● YOUR INSTRUCTIONS
Gather up every line from the entries below that uses the word "tile".

● DATA FOR THIS EXERCISE
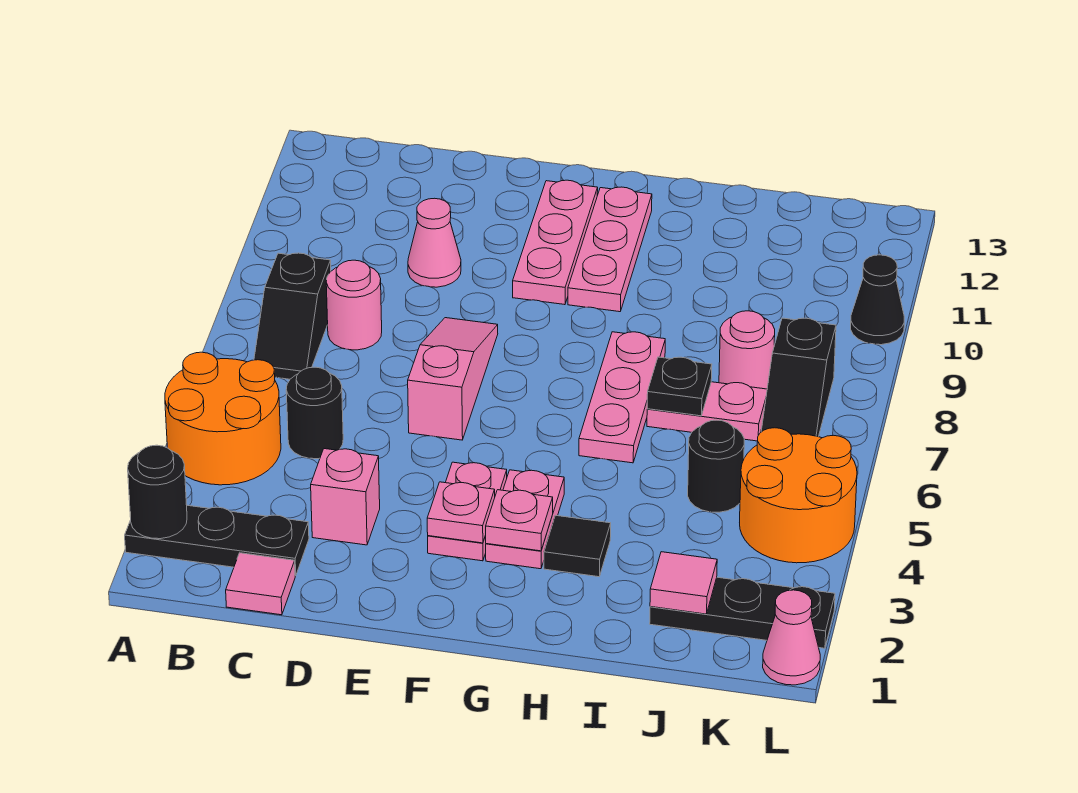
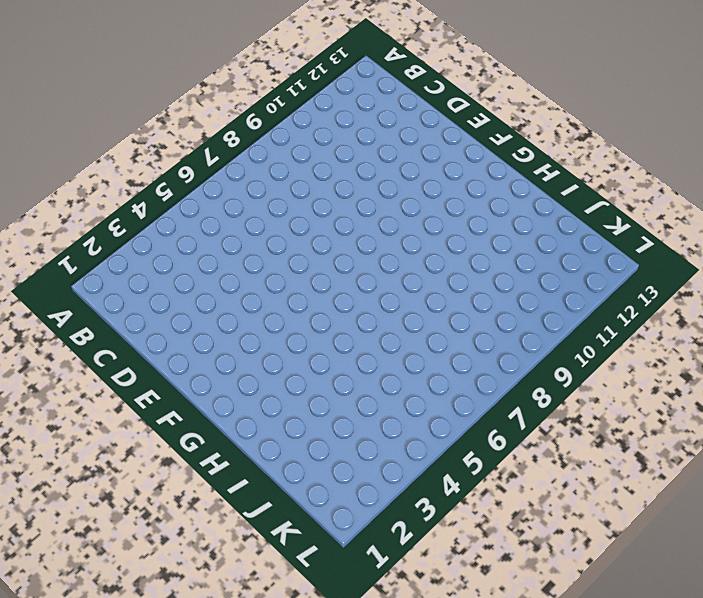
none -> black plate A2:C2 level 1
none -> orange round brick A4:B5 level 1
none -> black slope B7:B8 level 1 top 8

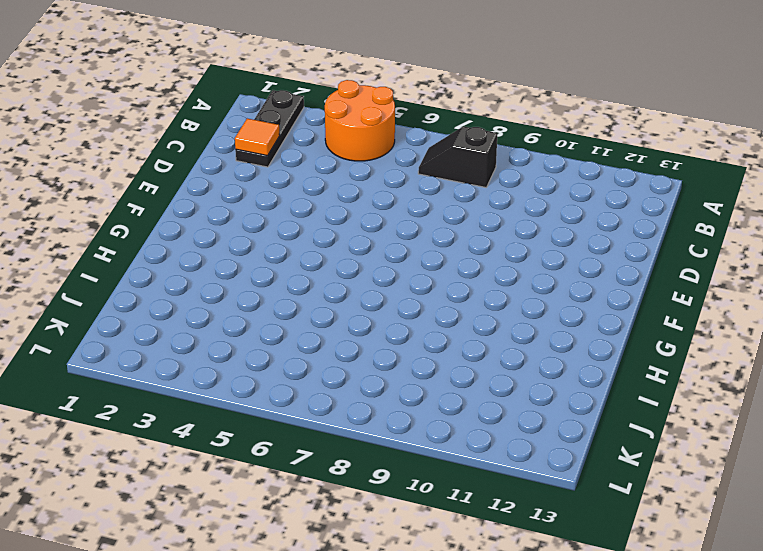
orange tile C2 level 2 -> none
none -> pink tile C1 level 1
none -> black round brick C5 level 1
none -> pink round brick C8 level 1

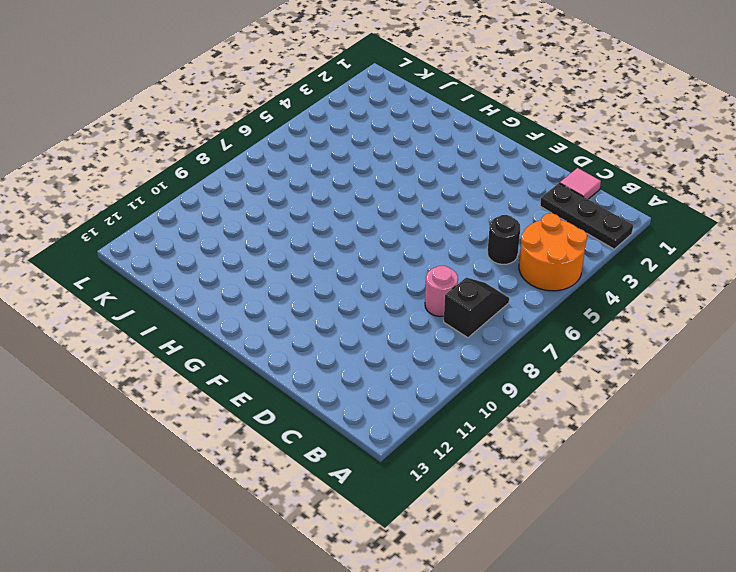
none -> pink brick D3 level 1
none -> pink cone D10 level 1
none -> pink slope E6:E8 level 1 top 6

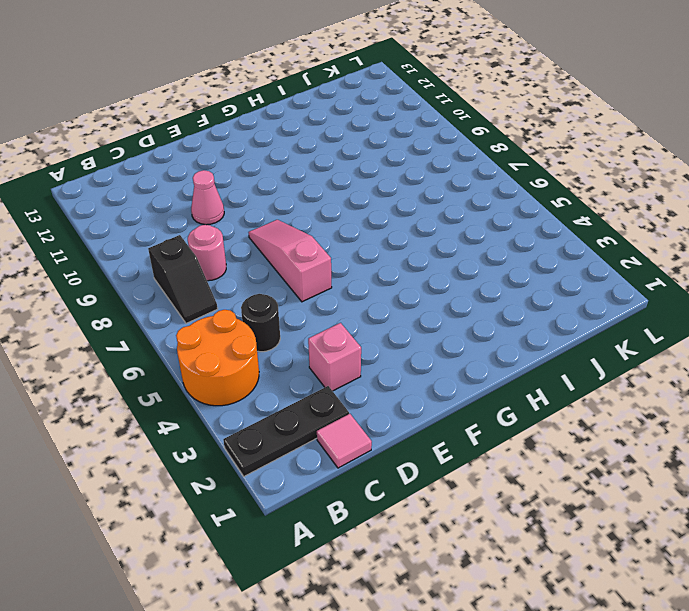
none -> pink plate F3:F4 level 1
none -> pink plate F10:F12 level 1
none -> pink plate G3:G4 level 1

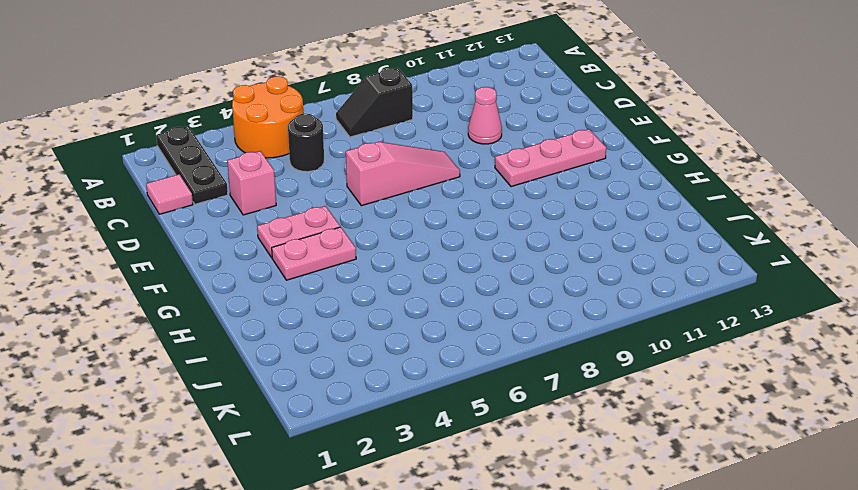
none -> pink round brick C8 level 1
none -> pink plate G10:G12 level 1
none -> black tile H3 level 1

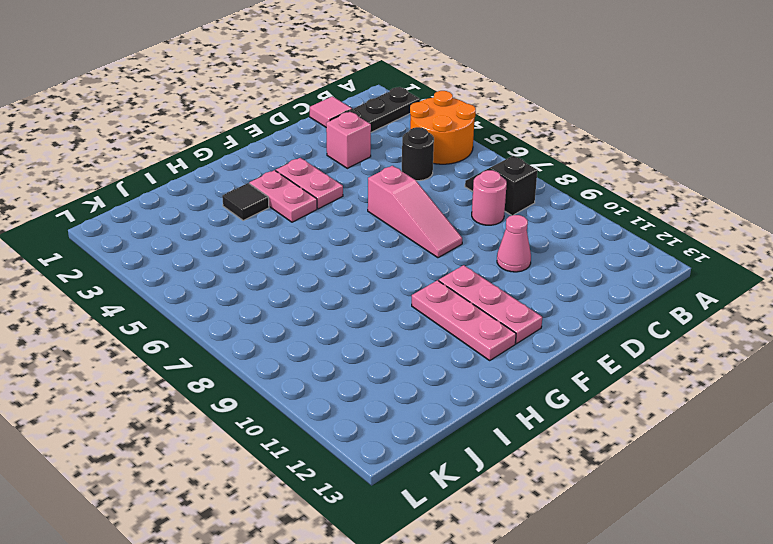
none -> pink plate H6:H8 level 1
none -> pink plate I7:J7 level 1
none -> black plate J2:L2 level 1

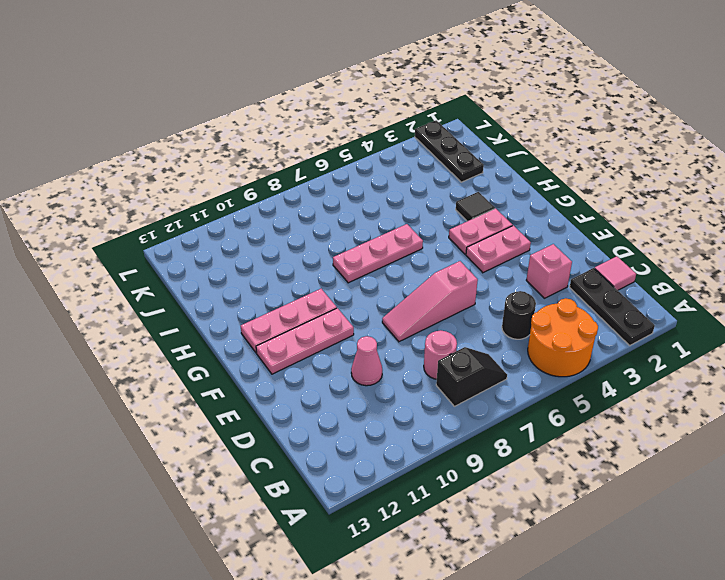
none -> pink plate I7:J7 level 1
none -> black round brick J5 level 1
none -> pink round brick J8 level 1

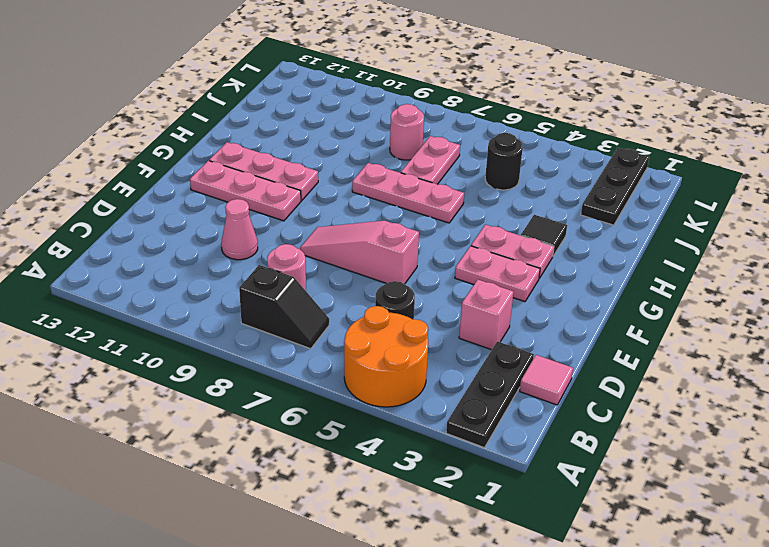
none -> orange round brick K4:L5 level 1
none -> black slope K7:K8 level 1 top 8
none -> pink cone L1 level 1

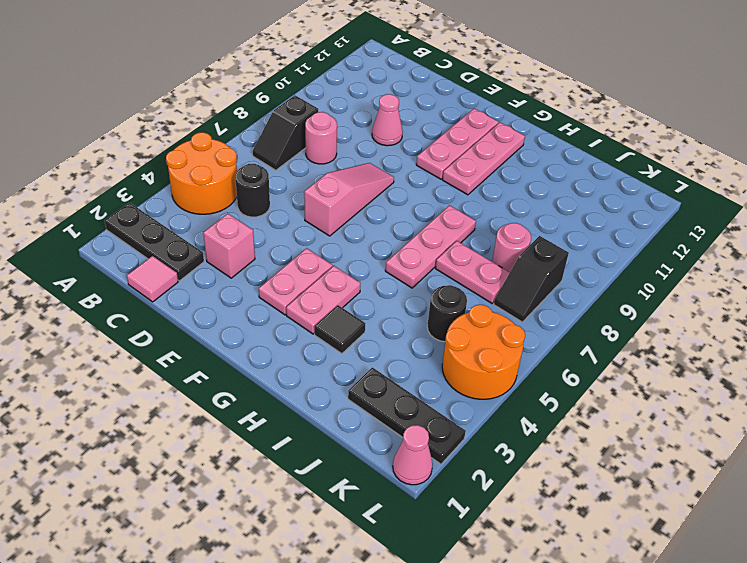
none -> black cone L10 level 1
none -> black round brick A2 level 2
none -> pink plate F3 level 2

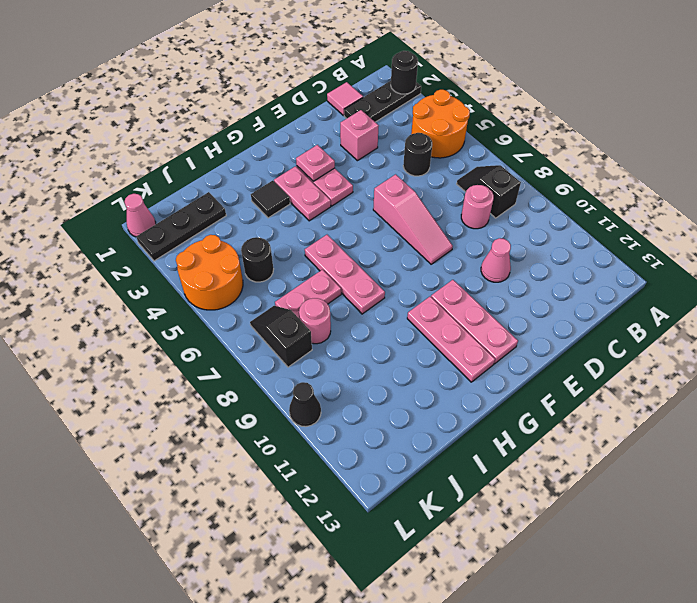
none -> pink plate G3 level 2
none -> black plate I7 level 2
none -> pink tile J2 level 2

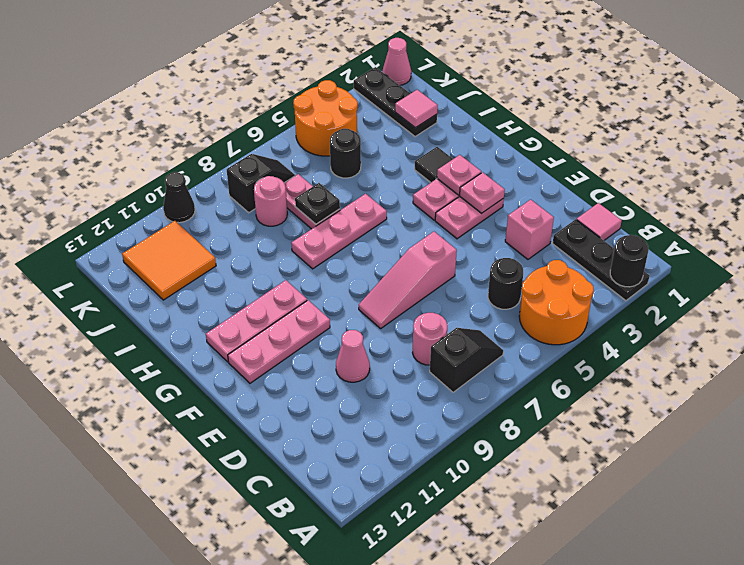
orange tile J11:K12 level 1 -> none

● SOLUTION TO THE PROBLEM
orange tile C2 level 2 -> none
none -> pink tile C1 level 1
none -> black tile H3 level 1
none -> pink tile J2 level 2
orange tile J11:K12 level 1 -> none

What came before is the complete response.